RECORDED DATA:
☆ ☆ ☆ ☆
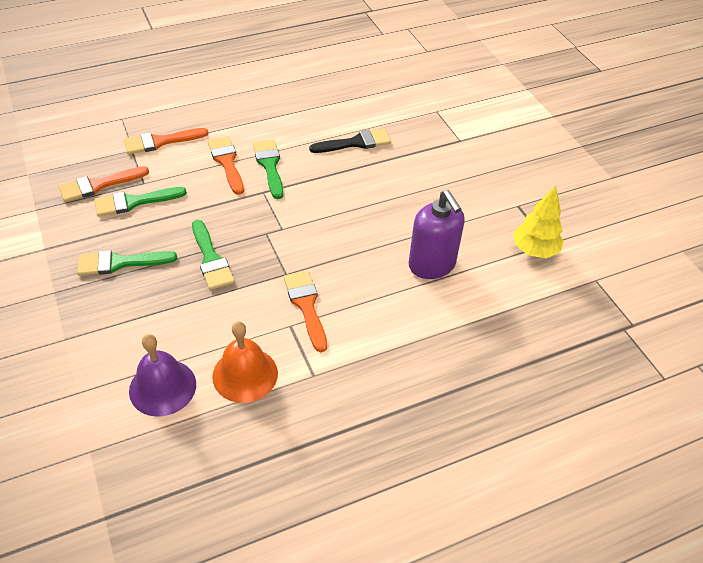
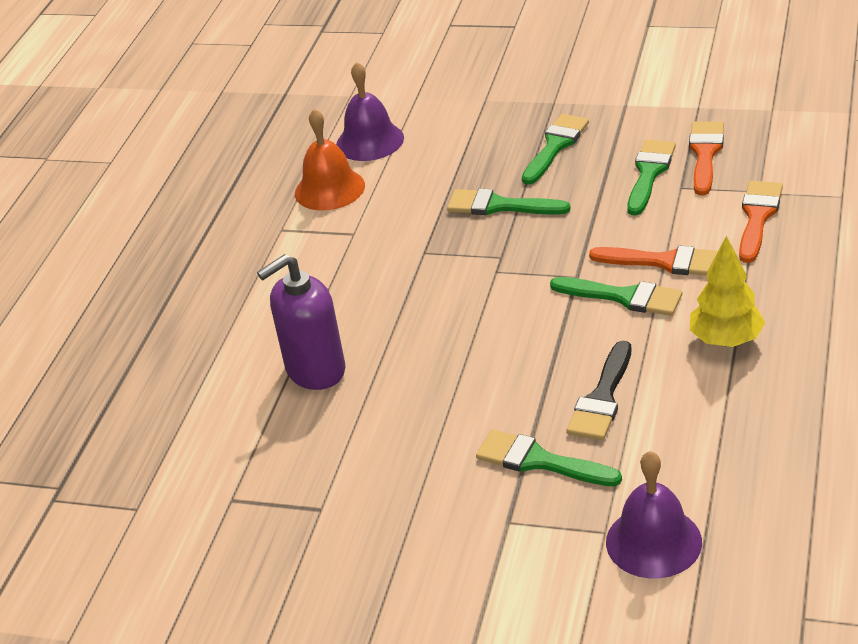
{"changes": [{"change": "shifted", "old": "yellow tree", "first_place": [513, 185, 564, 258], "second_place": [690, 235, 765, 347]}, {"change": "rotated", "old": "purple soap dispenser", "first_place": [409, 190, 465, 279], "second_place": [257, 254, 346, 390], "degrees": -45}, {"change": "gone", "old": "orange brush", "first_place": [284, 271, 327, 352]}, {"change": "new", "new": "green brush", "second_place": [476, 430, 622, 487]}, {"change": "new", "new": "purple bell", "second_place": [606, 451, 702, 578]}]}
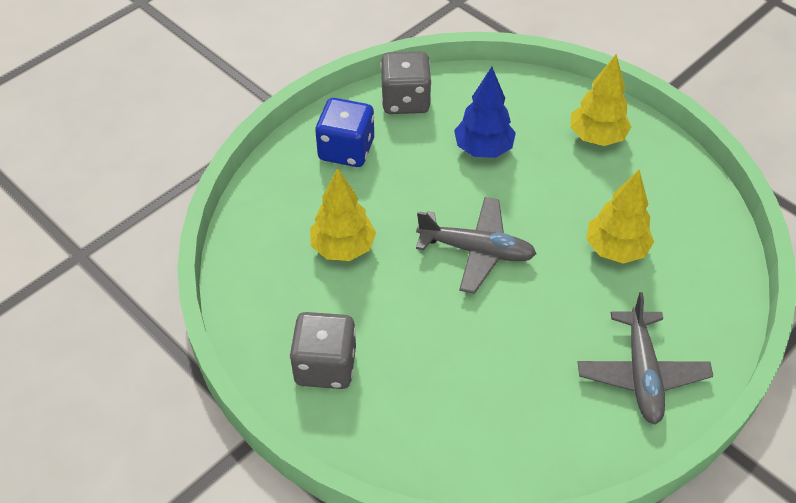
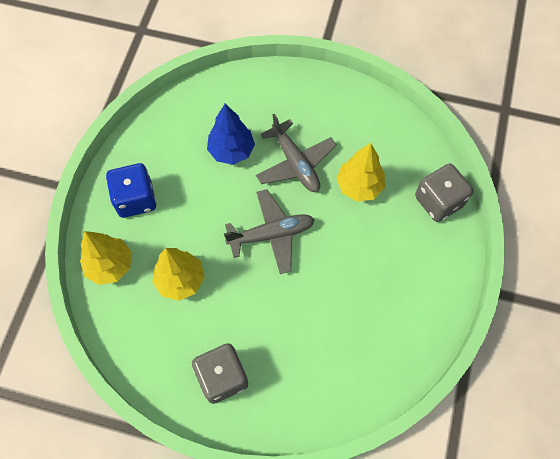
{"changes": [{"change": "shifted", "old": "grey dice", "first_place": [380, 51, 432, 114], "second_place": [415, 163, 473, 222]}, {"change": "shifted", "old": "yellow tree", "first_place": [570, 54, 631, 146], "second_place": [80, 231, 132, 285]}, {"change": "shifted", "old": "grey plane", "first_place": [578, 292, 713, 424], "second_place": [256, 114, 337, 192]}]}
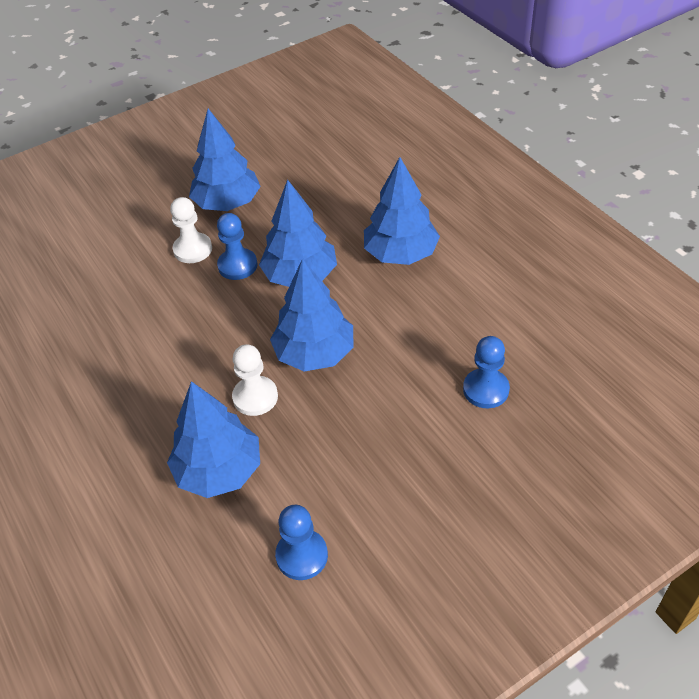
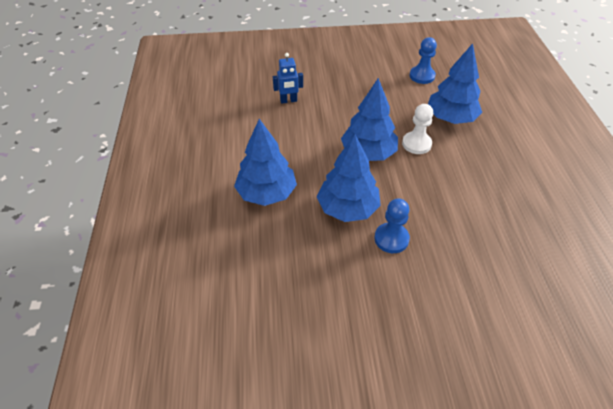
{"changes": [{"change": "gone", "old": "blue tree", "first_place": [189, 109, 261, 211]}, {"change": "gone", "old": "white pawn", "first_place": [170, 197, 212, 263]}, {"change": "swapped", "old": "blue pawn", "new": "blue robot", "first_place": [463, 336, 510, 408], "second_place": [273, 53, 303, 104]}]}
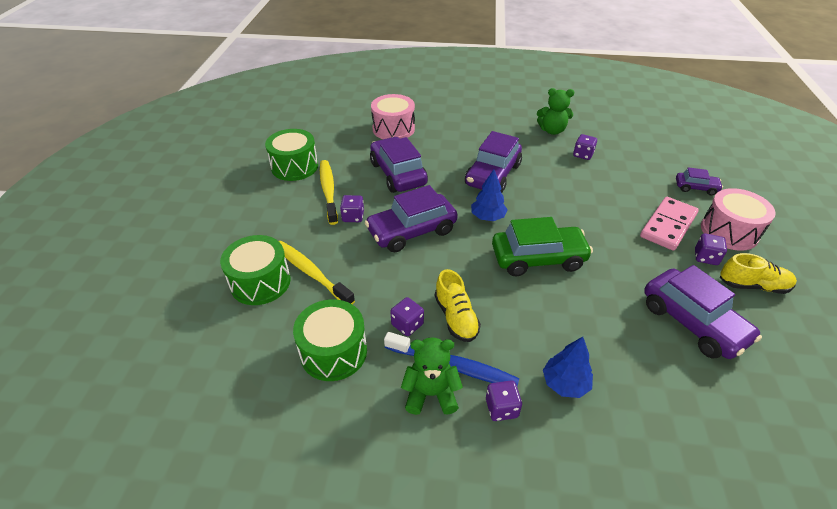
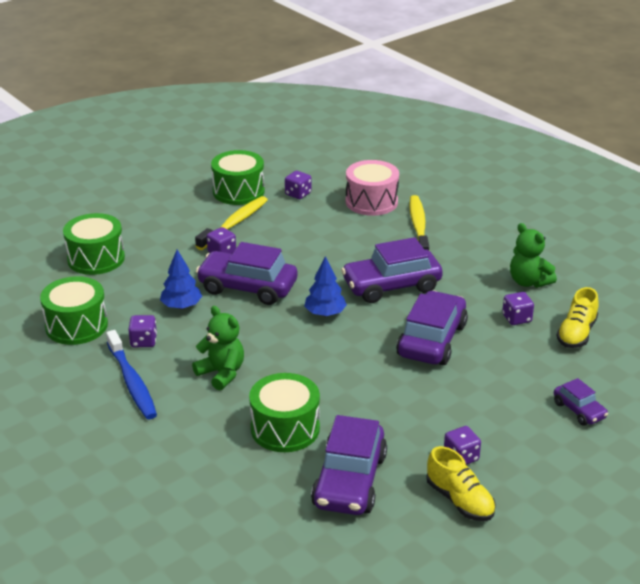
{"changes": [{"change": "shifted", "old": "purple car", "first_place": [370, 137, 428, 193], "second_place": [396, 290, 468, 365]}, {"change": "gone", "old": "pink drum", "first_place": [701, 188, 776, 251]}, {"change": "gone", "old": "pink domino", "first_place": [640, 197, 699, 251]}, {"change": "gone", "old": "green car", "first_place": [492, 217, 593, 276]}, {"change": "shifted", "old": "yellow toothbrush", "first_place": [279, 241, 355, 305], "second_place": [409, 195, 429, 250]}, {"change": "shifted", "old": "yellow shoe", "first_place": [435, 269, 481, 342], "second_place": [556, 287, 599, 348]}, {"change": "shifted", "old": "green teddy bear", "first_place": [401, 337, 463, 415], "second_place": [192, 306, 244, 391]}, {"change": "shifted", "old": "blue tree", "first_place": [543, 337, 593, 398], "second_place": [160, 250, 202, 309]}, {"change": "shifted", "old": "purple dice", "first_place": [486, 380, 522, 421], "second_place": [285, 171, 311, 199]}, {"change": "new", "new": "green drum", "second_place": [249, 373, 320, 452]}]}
☆ ☆ ☆ ☆
EXERCISE DETAILS: Scan the material for the string "blue". Copy each line where it appears.

OUTPUT FOR THIS EXERCISE:
{"changes": [{"change": "gone", "old": "blue tree", "first_place": [189, 109, 261, 211]}, {"change": "gone", "old": "white pawn", "first_place": [170, 197, 212, 263]}, {"change": "swapped", "old": "blue pawn", "new": "blue robot", "first_place": [463, 336, 510, 408], "second_place": [273, 53, 303, 104]}]}
{"changes": [{"change": "shifted", "old": "purple car", "first_place": [370, 137, 428, 193], "second_place": [396, 290, 468, 365]}, {"change": "gone", "old": "pink drum", "first_place": [701, 188, 776, 251]}, {"change": "gone", "old": "pink domino", "first_place": [640, 197, 699, 251]}, {"change": "gone", "old": "green car", "first_place": [492, 217, 593, 276]}, {"change": "shifted", "old": "yellow toothbrush", "first_place": [279, 241, 355, 305], "second_place": [409, 195, 429, 250]}, {"change": "shifted", "old": "yellow shoe", "first_place": [435, 269, 481, 342], "second_place": [556, 287, 599, 348]}, {"change": "shifted", "old": "green teddy bear", "first_place": [401, 337, 463, 415], "second_place": [192, 306, 244, 391]}, {"change": "shifted", "old": "blue tree", "first_place": [543, 337, 593, 398], "second_place": [160, 250, 202, 309]}, {"change": "shifted", "old": "purple dice", "first_place": [486, 380, 522, 421], "second_place": [285, 171, 311, 199]}, {"change": "new", "new": "green drum", "second_place": [249, 373, 320, 452]}]}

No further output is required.